Input for this task Start Marker

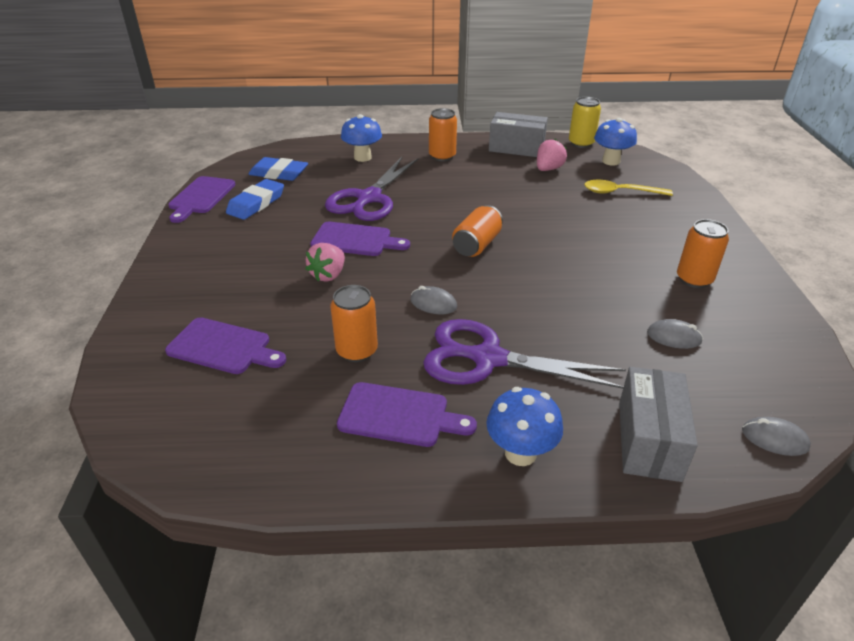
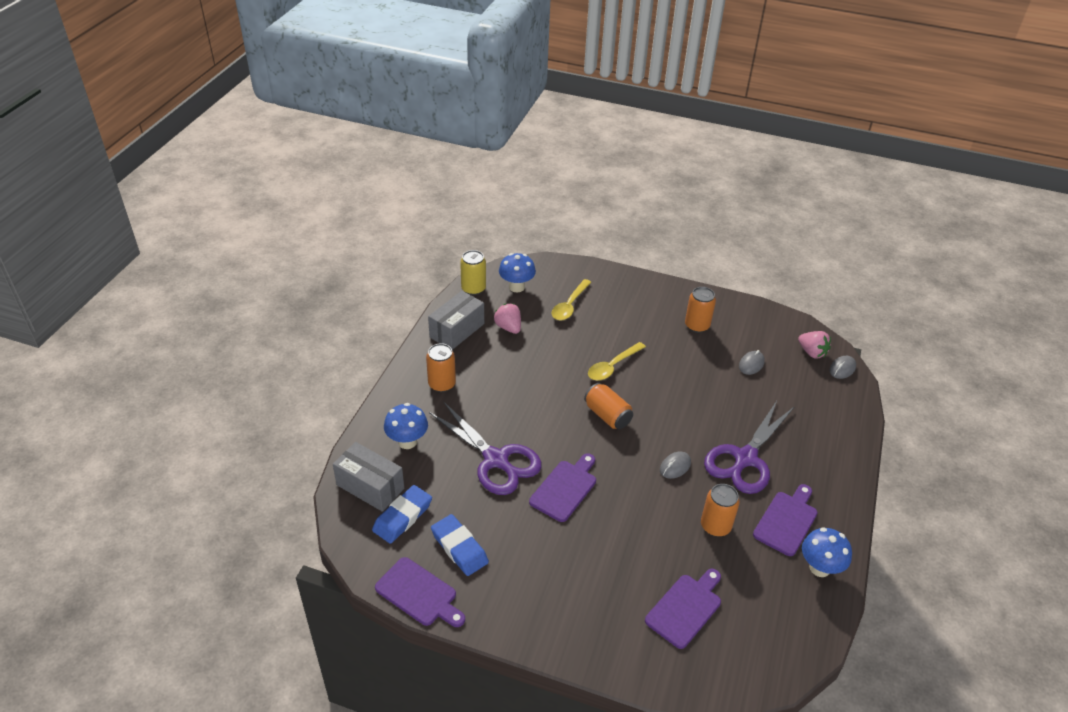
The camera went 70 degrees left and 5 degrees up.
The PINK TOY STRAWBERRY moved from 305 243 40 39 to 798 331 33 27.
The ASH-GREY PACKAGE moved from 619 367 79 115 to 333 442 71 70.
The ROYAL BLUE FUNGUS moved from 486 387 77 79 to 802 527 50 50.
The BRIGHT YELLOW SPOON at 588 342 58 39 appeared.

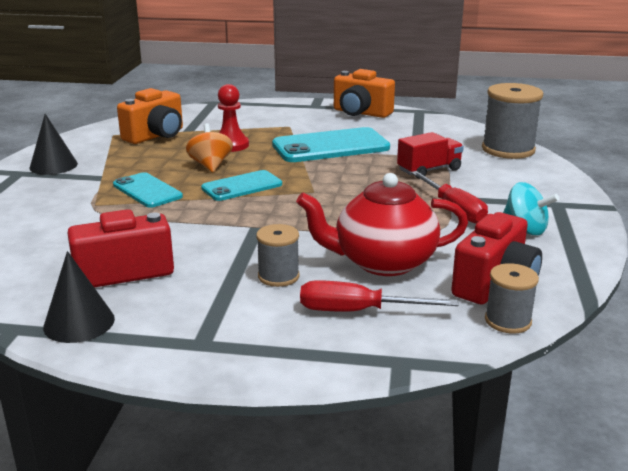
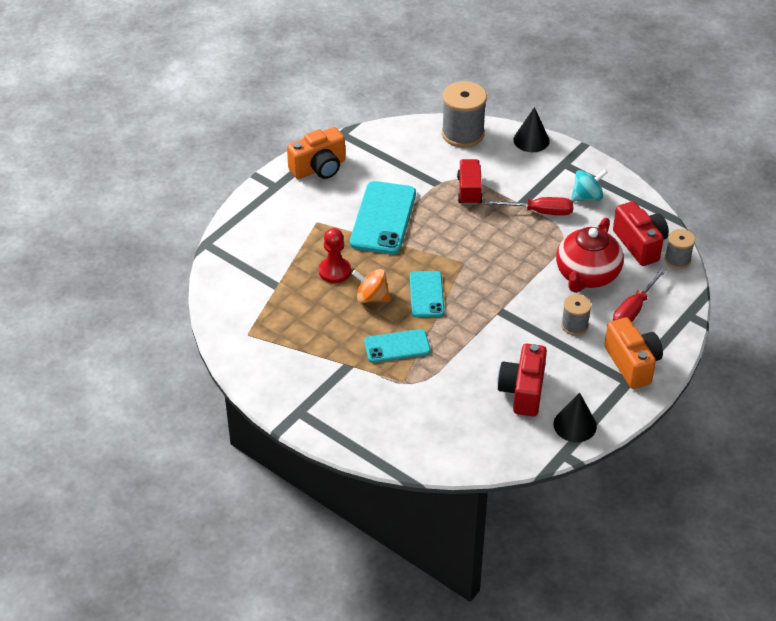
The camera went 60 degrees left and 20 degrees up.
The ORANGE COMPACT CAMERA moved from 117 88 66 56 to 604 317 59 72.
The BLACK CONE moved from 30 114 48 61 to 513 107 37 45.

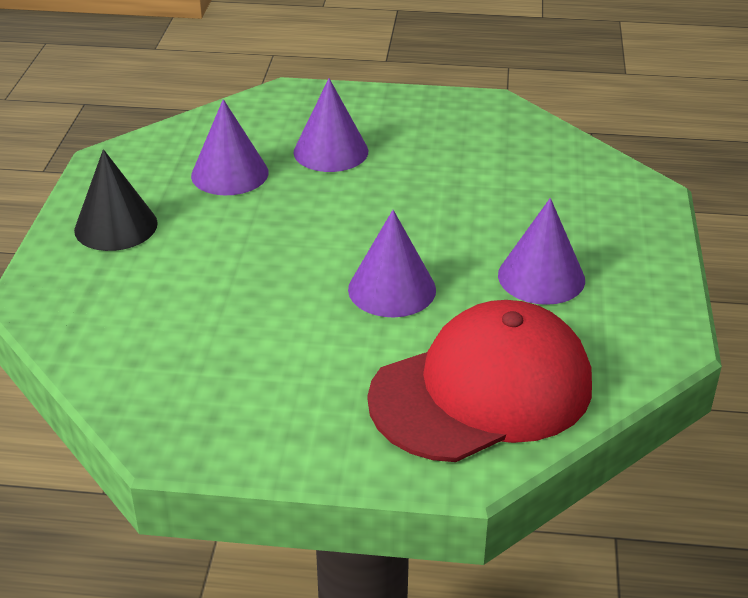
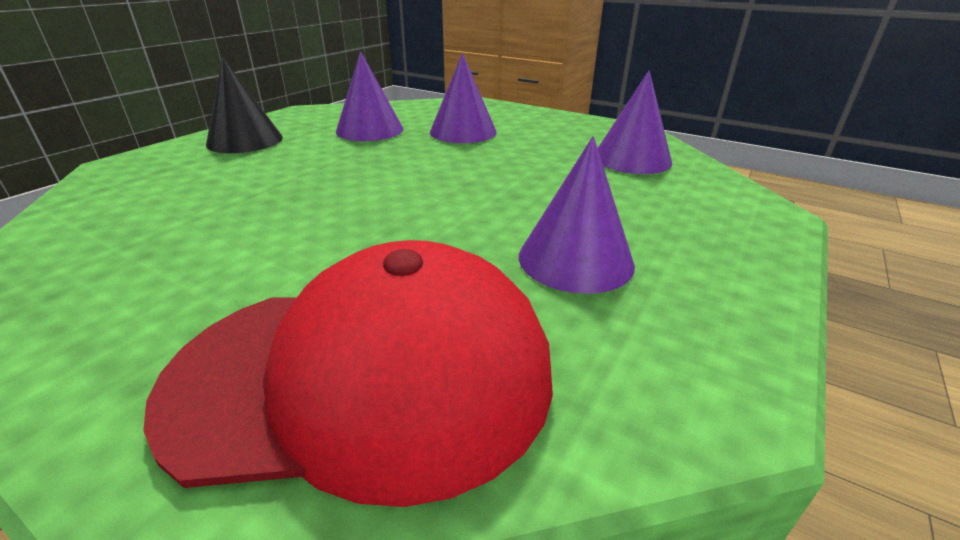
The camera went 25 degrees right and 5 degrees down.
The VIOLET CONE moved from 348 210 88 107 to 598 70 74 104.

Input for this task End Marker
Input for this task Start Marker

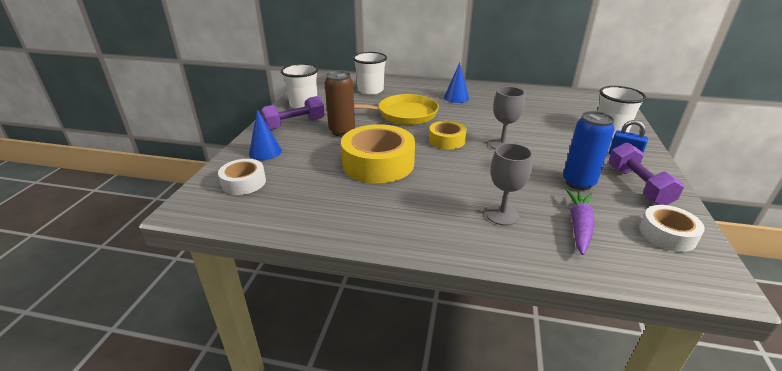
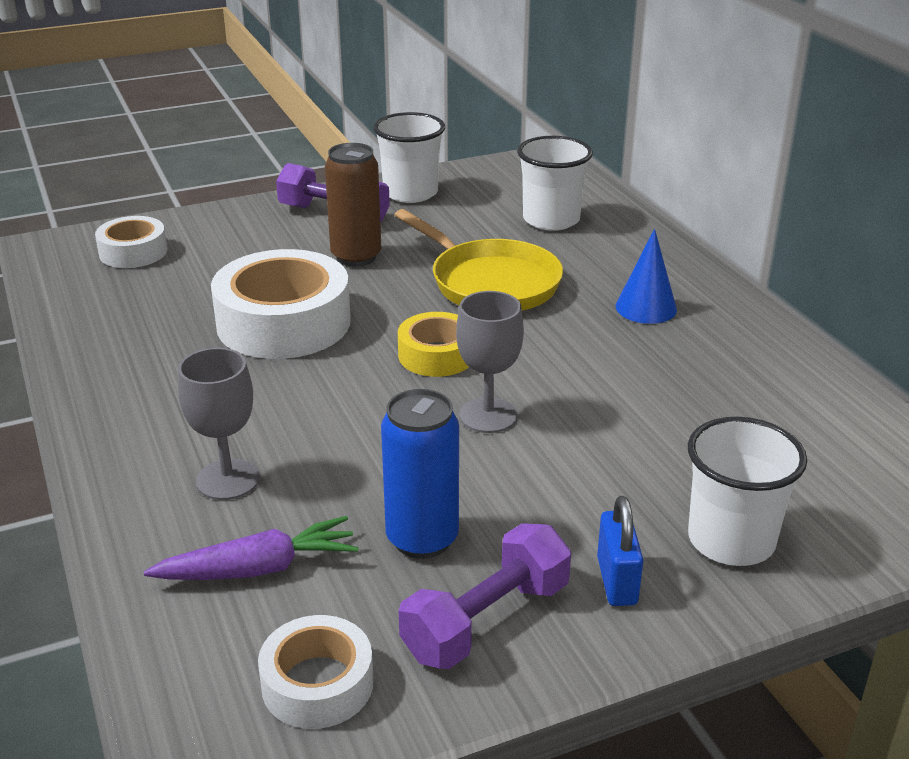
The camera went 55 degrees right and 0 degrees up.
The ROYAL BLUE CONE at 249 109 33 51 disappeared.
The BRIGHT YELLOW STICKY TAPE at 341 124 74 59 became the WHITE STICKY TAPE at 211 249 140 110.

Input for this task End Marker

What this task involves>
Please transcribe exactly the part of the records that opens with the line containing "The BRIGHT YELLOW SPOON" and closes with the line containing "The VIOLET CONE", both ends included, and leave out the pictures.

Answer to this problem>
The BRIGHT YELLOW SPOON at 588 342 58 39 appeared.

The camera went 60 degrees left and 20 degrees up.
The ORANGE COMPACT CAMERA moved from 117 88 66 56 to 604 317 59 72.
The BLACK CONE moved from 30 114 48 61 to 513 107 37 45.

The camera went 25 degrees right and 5 degrees down.
The VIOLET CONE moved from 348 210 88 107 to 598 70 74 104.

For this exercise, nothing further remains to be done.